[Given data — start]

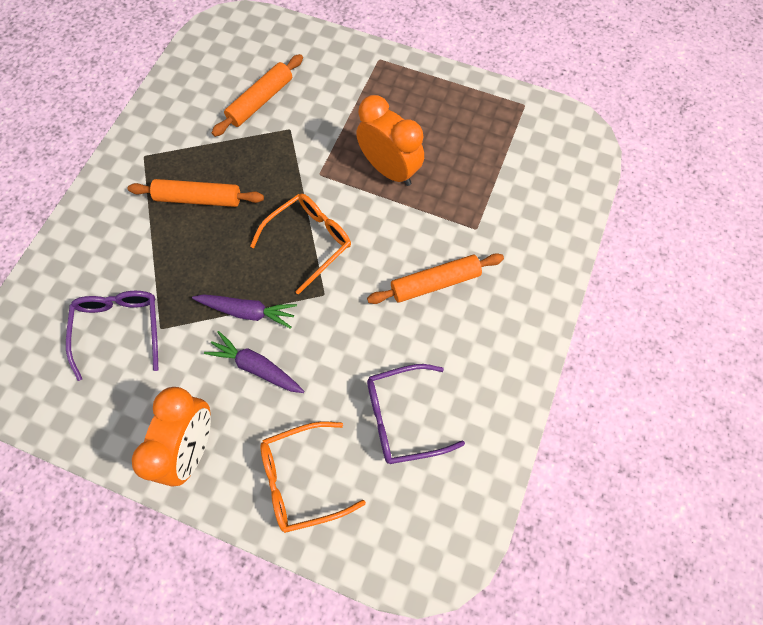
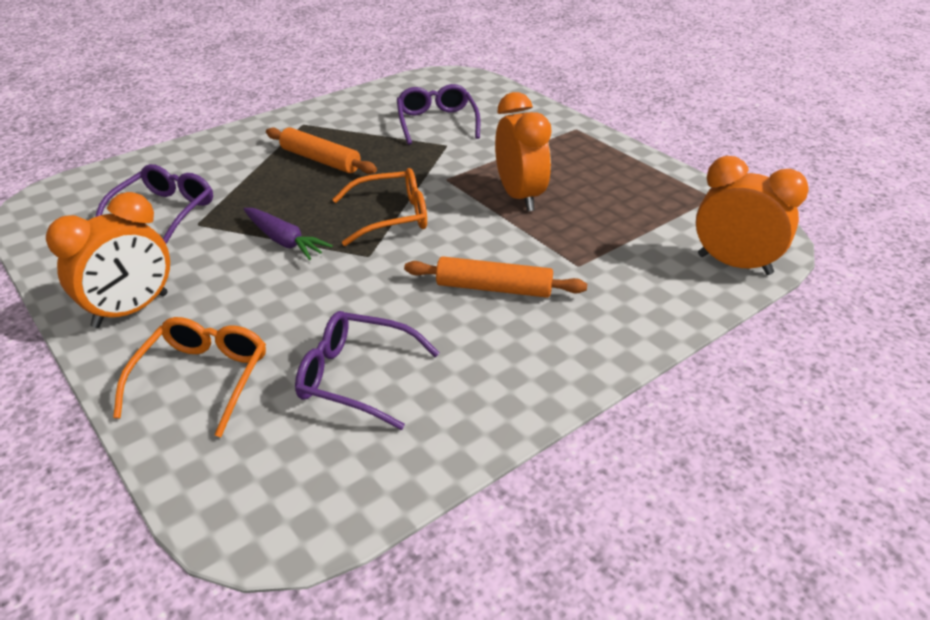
camera: 30 degrees right, 30 degrees down
(256, 367) = (250, 280): purple carrot -> none
(260, 101) = (437, 123): orange rolling pin -> purple glasses
(302, 478) = (201, 379): orange glasses -> orange glasses turned 90 degrees clockwise
(574, 176) = (734, 264): none -> orange clock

[Given data — finish]

## Problem
Answer with one number only: how many lines of the entries above include the word "degrees"?

## Answer box
2